■ **STUDY MATERIAL**:
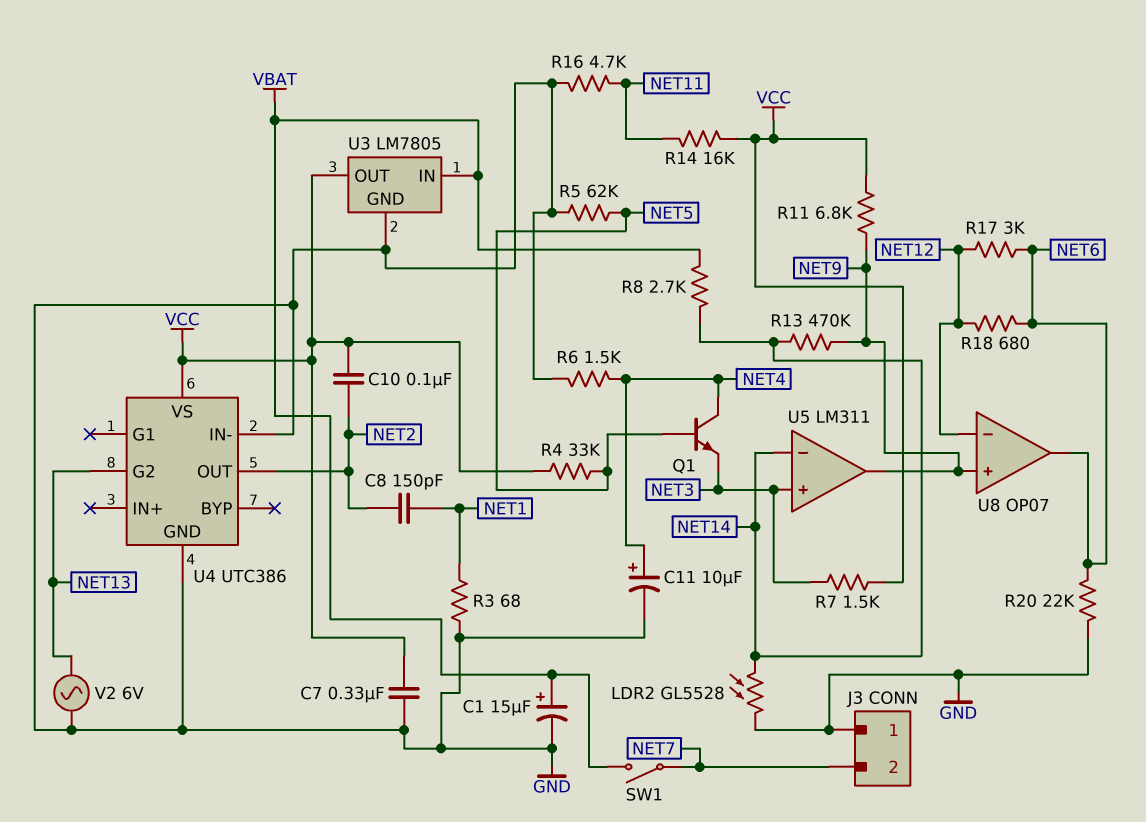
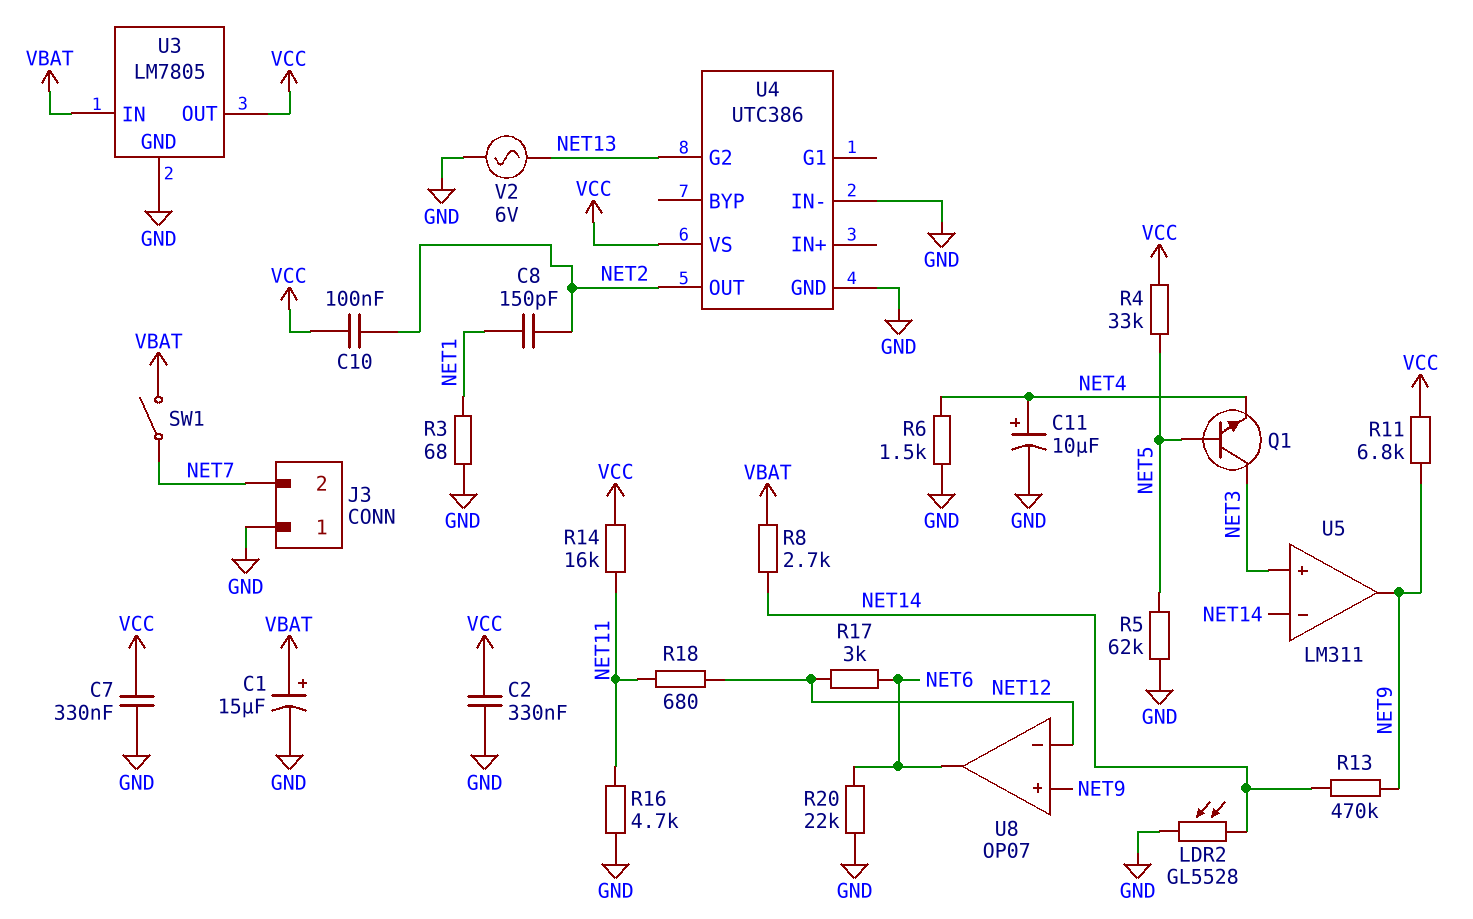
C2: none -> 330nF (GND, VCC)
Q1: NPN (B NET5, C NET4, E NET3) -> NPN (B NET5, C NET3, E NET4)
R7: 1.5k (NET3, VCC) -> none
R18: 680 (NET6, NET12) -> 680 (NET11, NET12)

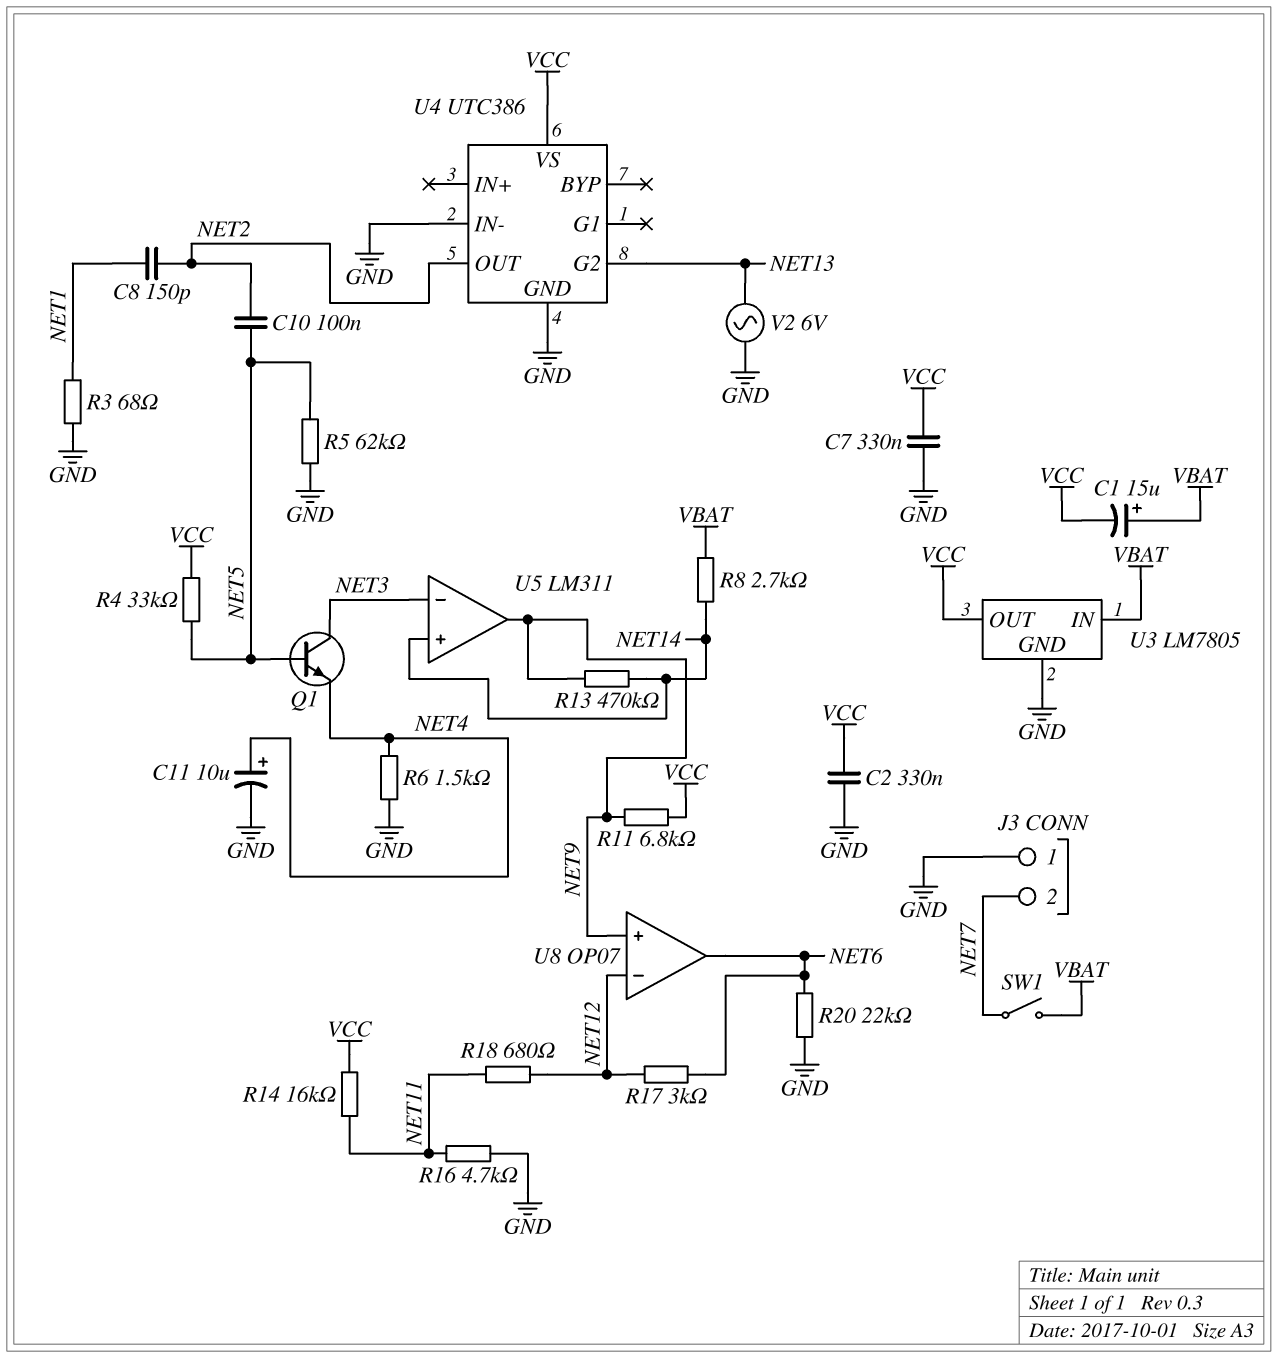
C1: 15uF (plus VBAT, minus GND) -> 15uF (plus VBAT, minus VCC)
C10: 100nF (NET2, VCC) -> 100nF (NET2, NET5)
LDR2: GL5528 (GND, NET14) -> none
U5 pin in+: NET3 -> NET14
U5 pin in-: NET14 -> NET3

■ **EXERCISE PROMPT**: Return only the lines of the records in which the string "none" appears.

■ **SOLUTION TO THE EXERCISE**:
C2: none -> 330nF (GND, VCC)
R7: 1.5k (NET3, VCC) -> none
LDR2: GL5528 (GND, NET14) -> none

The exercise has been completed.